Work task :: List, from the lines below, each one with "none" in it.

Supplied material ::
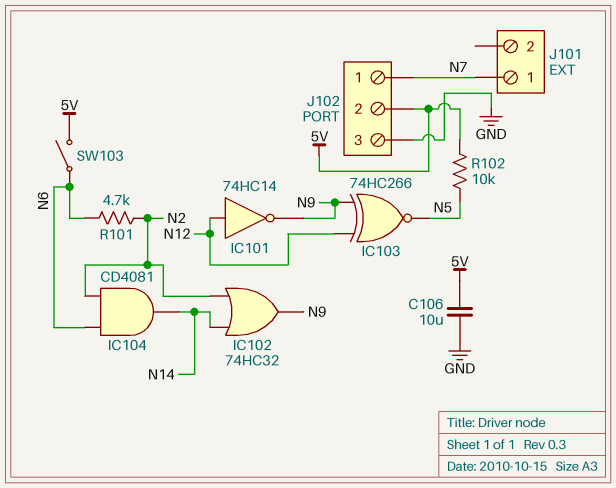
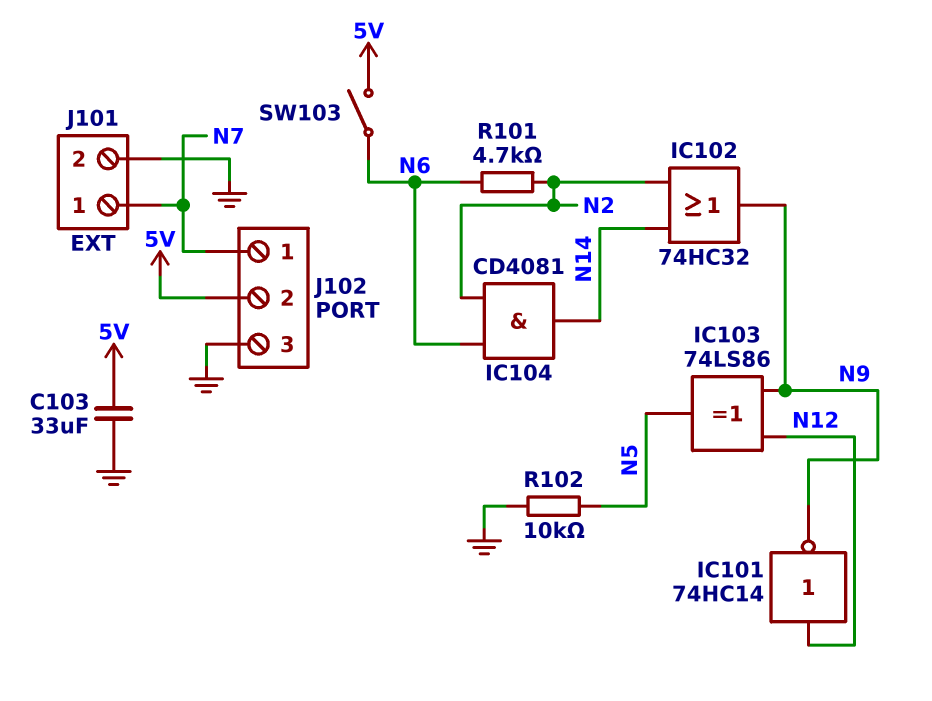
C103: none -> 33uF (5V, GND)
C106: 10uF (5V, GND) -> none
IC103: XNOR 74HC266 (in N9, in N12, out N5) -> XOR 74LS86 (in N9, in N12, out N5)
J101 pin 2: none -> GND
R102: 10k (5V, N5) -> 10k (GND, N5)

Result for this exercise ::
C103: none -> 33uF (5V, GND)
C106: 10uF (5V, GND) -> none
J101 pin 2: none -> GND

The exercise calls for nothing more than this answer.